WHAT IS BEING ASKED: Go through the listing below, and from the line containing "none -> purple 1x1 tile [555,241,606,288]" through its last line, transcribe every line exactly, skipping pictures.

DATA SHOWN:

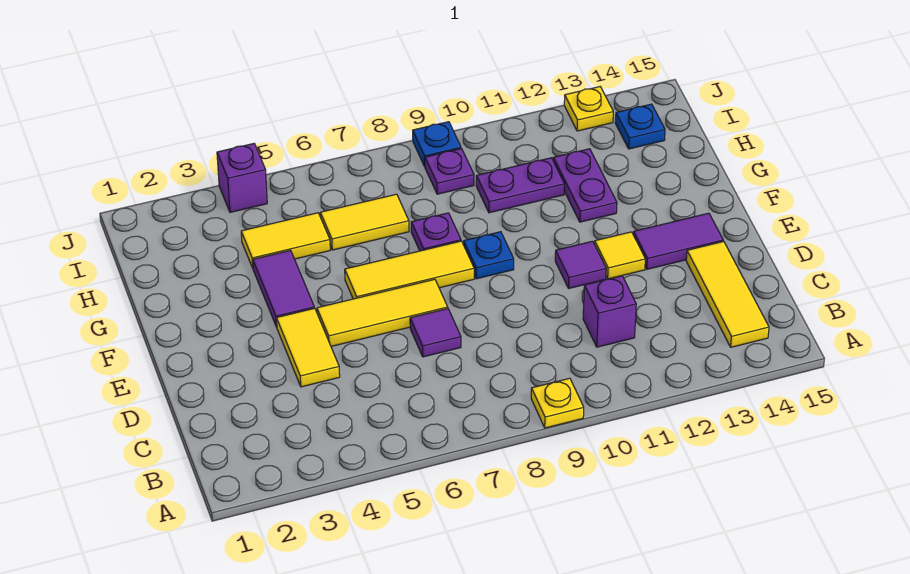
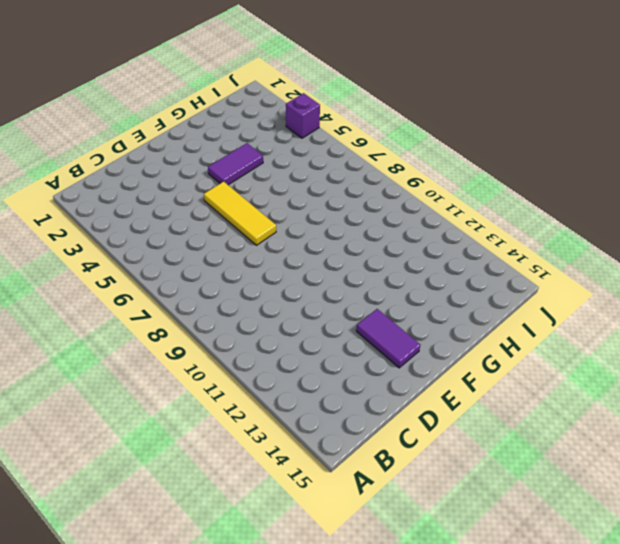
none -> yellow 1x1 plate [531,378,584,428]
none -> yellow 1x3 tile [686,241,769,347]
none -> purple 1x1 brick [583,276,636,347]

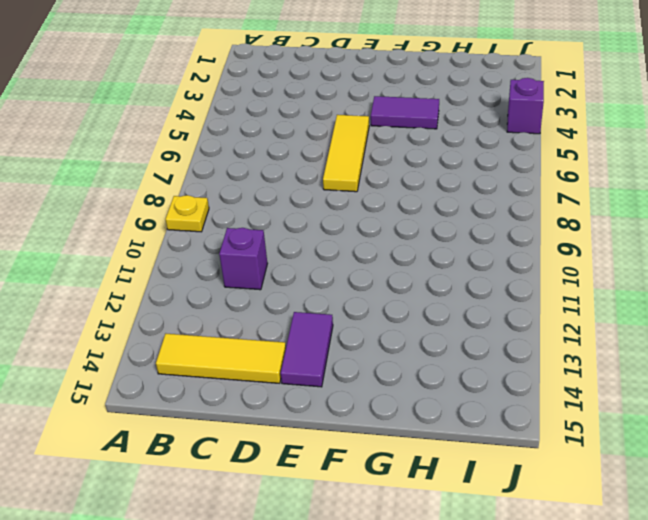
none -> yellow 1x2 tile [276,308,340,387]
none -> purple 1x1 tile [410,309,461,357]
none -> purple 1x1 tile [555,241,606,288]

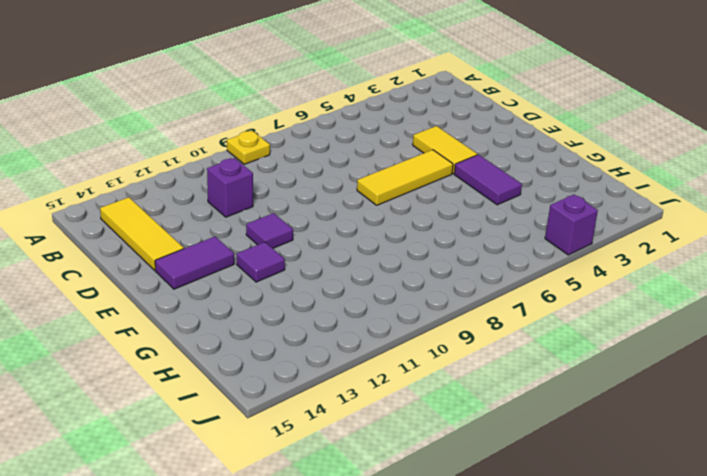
purple 1x1 tile [237,242,285,282] -> purple 1x1 tile moved to [410,309,461,357]
none -> yellow 1x1 tile [595,232,645,279]
none -> yellow 1x3 tile [345,241,474,299]
none -> blue 1x1 plate [464,232,514,279]

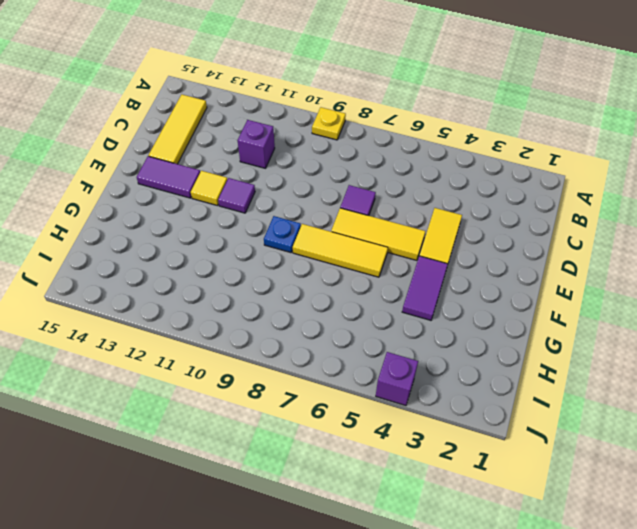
none -> purple 1x1 plate [411,213,461,251]
none -> purple 1x2 plate [553,149,617,222]
none -> yellow 1x2 tile [241,213,330,268]

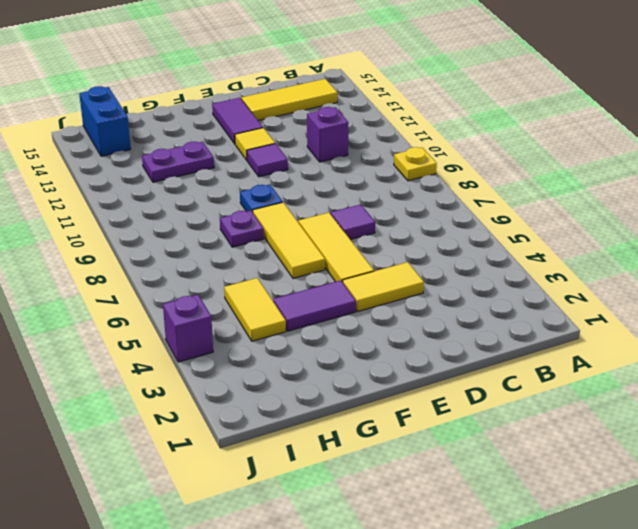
blue 1x2 brick [79,86,131,156] -> blue 1x1 plate [615,104,665,149]
none -> yellow 1x2 tile [320,194,409,250]
none -> purple 1x2 plate [476,158,564,213]
none -> purple 1x1 plate [425,149,474,194]

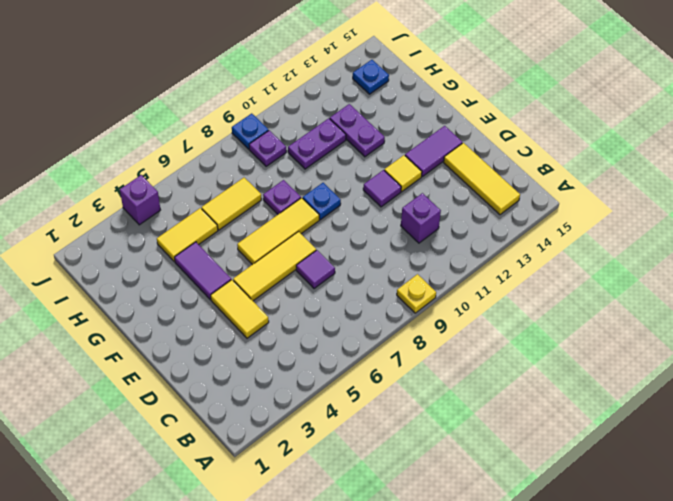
none -> yellow 1x1 plate [564,87,613,131]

ANSWER TO THE EXERCISE:
none -> purple 1x1 tile [555,241,606,288]

purple 1x1 tile [237,242,285,282] -> purple 1x1 tile moved to [410,309,461,357]
none -> yellow 1x1 tile [595,232,645,279]
none -> yellow 1x3 tile [345,241,474,299]
none -> blue 1x1 plate [464,232,514,279]

none -> purple 1x1 plate [411,213,461,251]
none -> purple 1x2 plate [553,149,617,222]
none -> yellow 1x2 tile [241,213,330,268]

blue 1x2 brick [79,86,131,156] -> blue 1x1 plate [615,104,665,149]
none -> yellow 1x2 tile [320,194,409,250]
none -> purple 1x2 plate [476,158,564,213]
none -> purple 1x1 plate [425,149,474,194]

none -> yellow 1x1 plate [564,87,613,131]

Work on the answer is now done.